* [PROMPT] In the entries below, find the line containing "turquoise lamp: 4 -> 5", then copy it and every later line exactly, ending with the last line.
BEGIN DATA FOR THIS EXERCISE
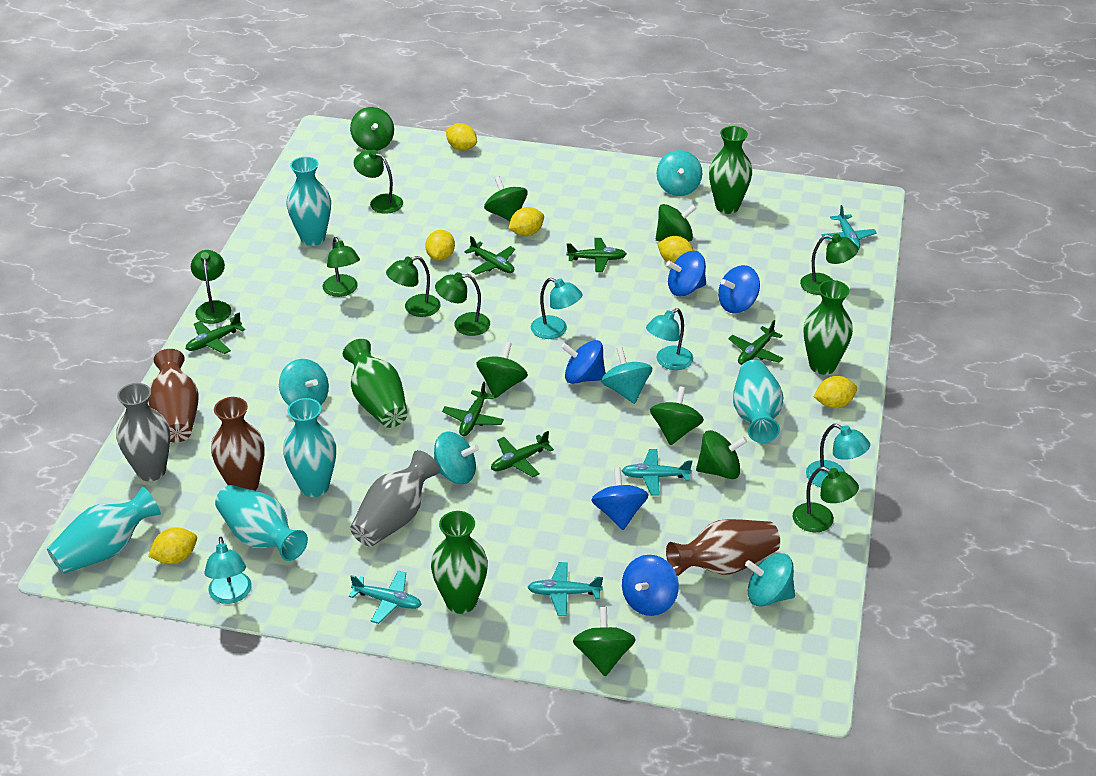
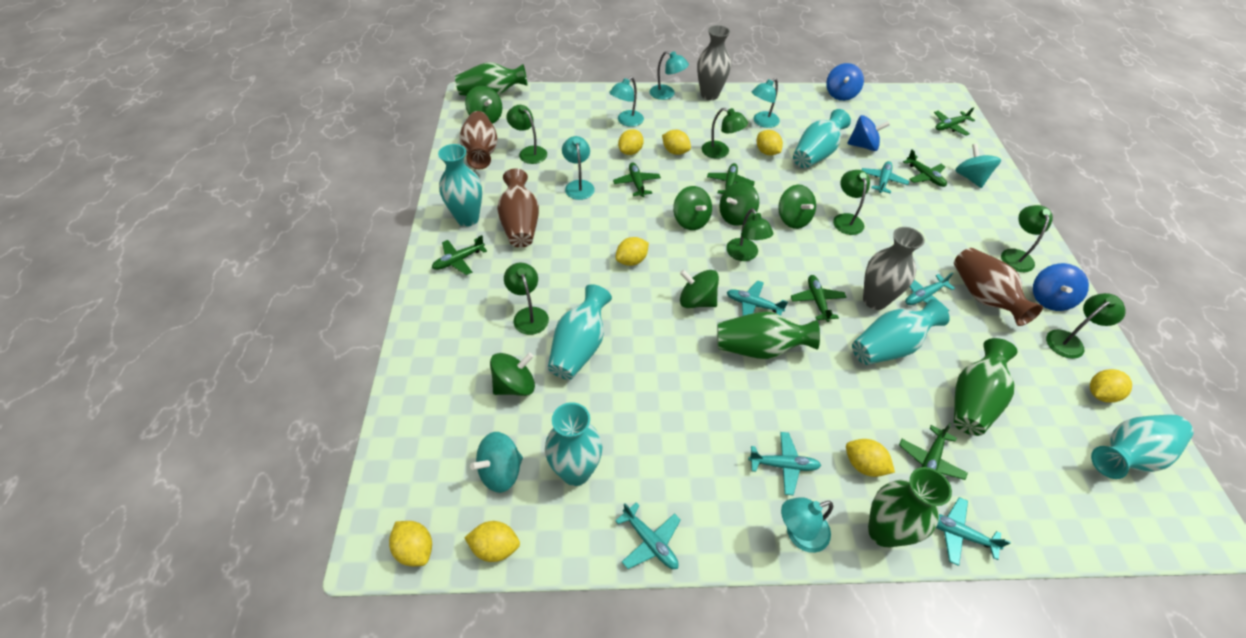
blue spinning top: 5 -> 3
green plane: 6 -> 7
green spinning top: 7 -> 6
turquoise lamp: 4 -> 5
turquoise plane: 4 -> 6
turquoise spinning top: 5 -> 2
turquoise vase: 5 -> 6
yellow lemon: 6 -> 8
END DATA FOR THIS EXERCISE
* [EXPECTED ANSWER]
turquoise lamp: 4 -> 5
turquoise plane: 4 -> 6
turquoise spinning top: 5 -> 2
turquoise vase: 5 -> 6
yellow lemon: 6 -> 8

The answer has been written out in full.